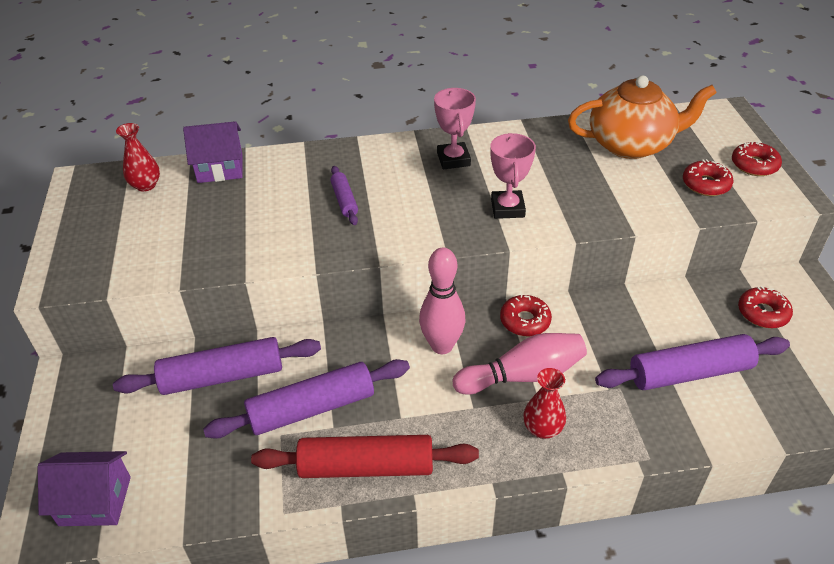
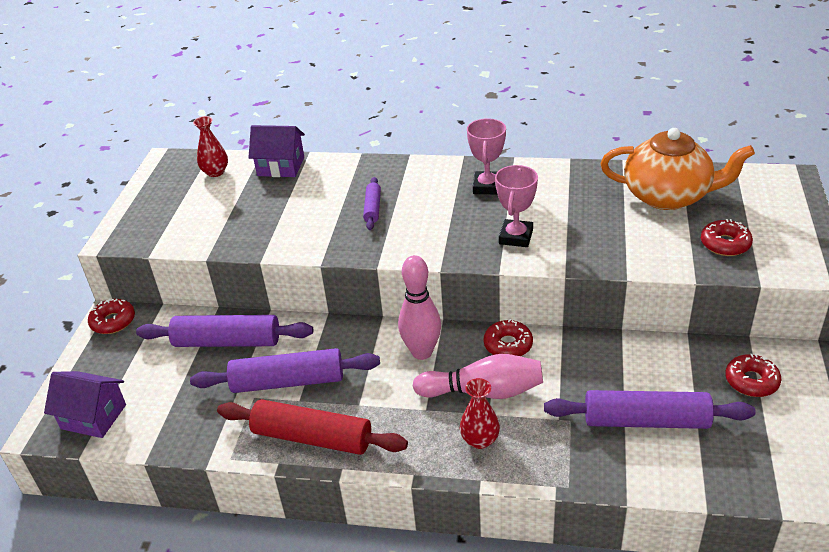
camera: 20 degrees right, 5 degrees down
red donut [732,142,782,176] -> red donut moved to [88,299,135,334]

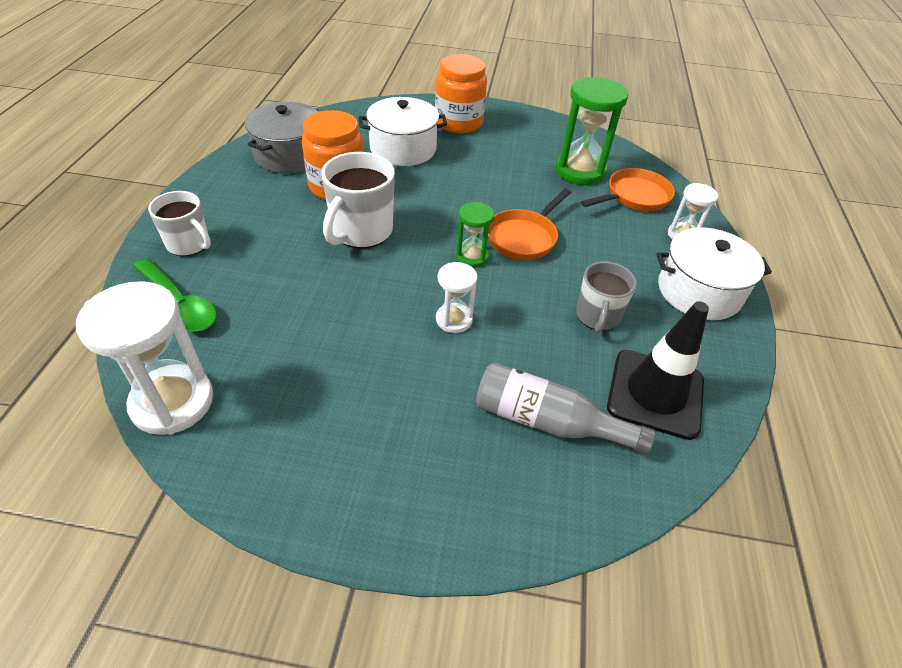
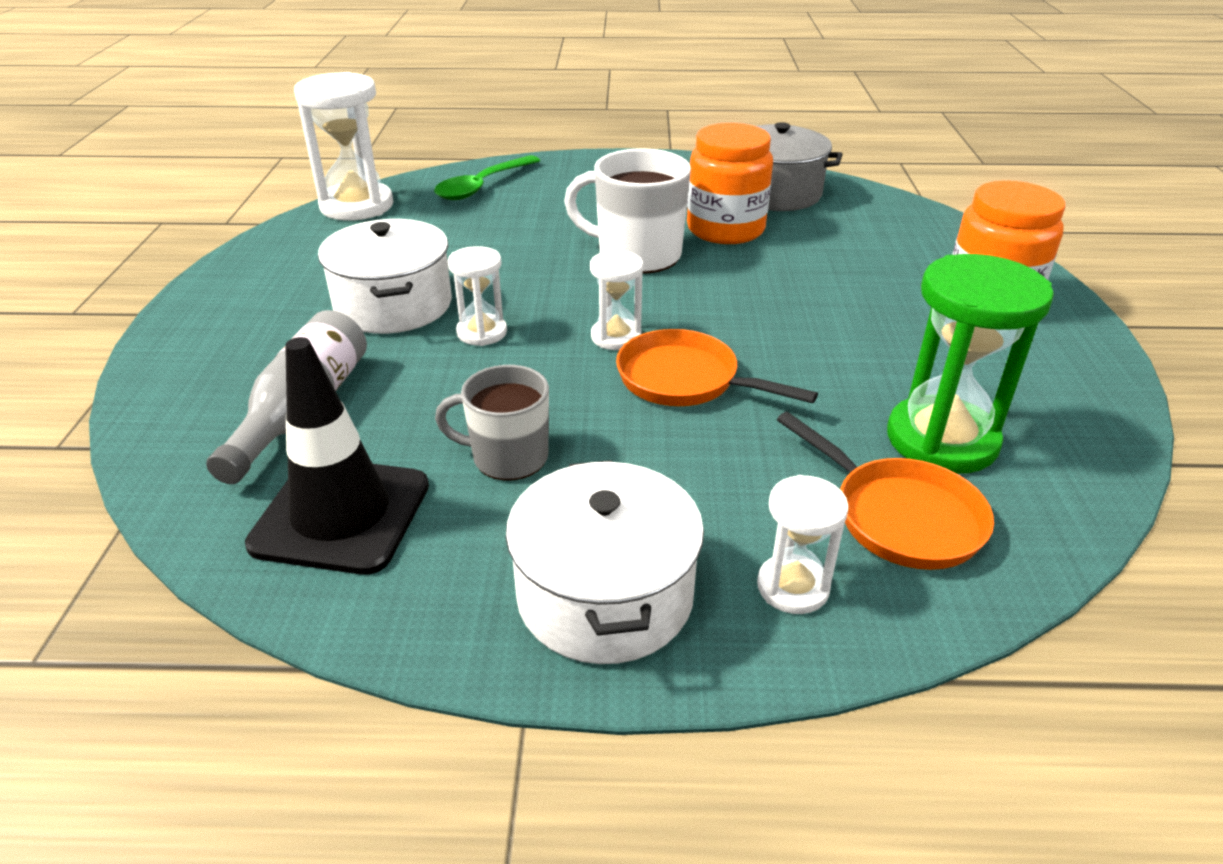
camera: 85 degrees right, 10 degrees down
white mug [148,191,211,256] -> none
white pot [359,97,447,166] -> white pot moved to [318,219,452,334]
green hourglass [456,202,494,268] -> white hourglass [590,250,643,350]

» TASK DETAILS
Tell how many lines in the data include the string "degrees". Reply with the number and no other text.

» EXERCISE RESULT
2